## Exercise objective
Print the listing exactly as it stands. Skip every picture.
##### Exercise data
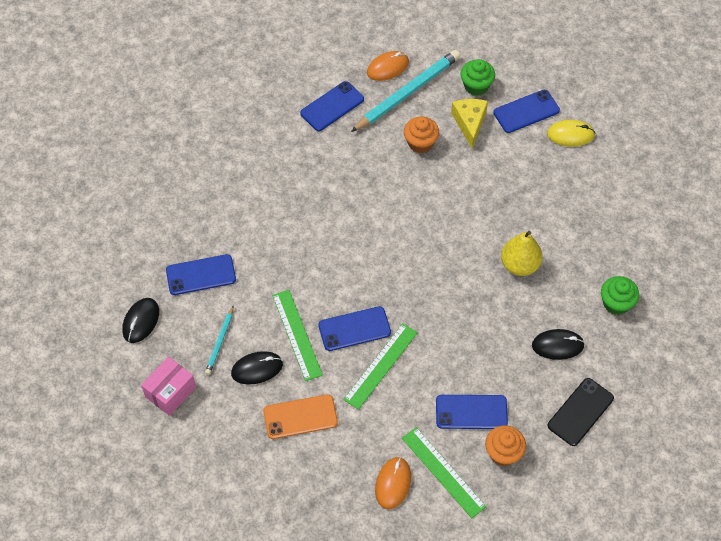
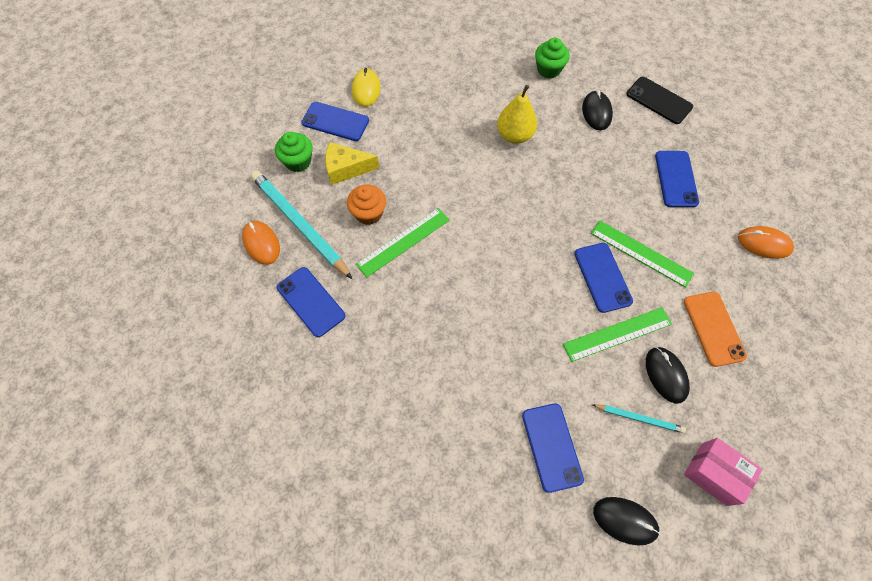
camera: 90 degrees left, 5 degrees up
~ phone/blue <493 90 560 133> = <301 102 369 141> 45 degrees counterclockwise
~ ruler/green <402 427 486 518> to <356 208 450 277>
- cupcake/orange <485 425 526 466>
##########
## Response to this task
camera: 90 degrees left, 5 degrees up
~ phone/blue <493 90 560 133> = <301 102 369 141> 45 degrees counterclockwise
~ ruler/green <402 427 486 518> to <356 208 450 277>
- cupcake/orange <485 425 526 466>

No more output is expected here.